▸ Given records:

▽

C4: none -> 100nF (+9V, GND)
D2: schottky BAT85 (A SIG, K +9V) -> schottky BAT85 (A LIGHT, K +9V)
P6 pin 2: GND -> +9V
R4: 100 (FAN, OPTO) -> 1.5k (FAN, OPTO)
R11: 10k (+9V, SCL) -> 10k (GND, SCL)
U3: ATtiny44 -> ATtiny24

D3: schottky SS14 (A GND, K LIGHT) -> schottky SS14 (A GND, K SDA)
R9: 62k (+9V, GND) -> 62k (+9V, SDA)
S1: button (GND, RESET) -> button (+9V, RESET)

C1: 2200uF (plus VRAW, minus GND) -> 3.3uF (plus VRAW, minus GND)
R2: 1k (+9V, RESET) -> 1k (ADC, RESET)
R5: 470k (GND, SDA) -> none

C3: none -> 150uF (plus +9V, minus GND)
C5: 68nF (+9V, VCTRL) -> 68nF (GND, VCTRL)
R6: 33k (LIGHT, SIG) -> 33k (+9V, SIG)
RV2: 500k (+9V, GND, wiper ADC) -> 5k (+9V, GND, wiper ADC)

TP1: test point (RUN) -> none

△

▸ Action item: Your task is to quote the lines above, beginning with the first and ending with the one that holds "C5: 68nF (+9V, VCTRL) -> 68nF (GND, VCTRL)".

▸ Reply:
C4: none -> 100nF (+9V, GND)
D2: schottky BAT85 (A SIG, K +9V) -> schottky BAT85 (A LIGHT, K +9V)
P6 pin 2: GND -> +9V
R4: 100 (FAN, OPTO) -> 1.5k (FAN, OPTO)
R11: 10k (+9V, SCL) -> 10k (GND, SCL)
U3: ATtiny44 -> ATtiny24

D3: schottky SS14 (A GND, K LIGHT) -> schottky SS14 (A GND, K SDA)
R9: 62k (+9V, GND) -> 62k (+9V, SDA)
S1: button (GND, RESET) -> button (+9V, RESET)

C1: 2200uF (plus VRAW, minus GND) -> 3.3uF (plus VRAW, minus GND)
R2: 1k (+9V, RESET) -> 1k (ADC, RESET)
R5: 470k (GND, SDA) -> none

C3: none -> 150uF (plus +9V, minus GND)
C5: 68nF (+9V, VCTRL) -> 68nF (GND, VCTRL)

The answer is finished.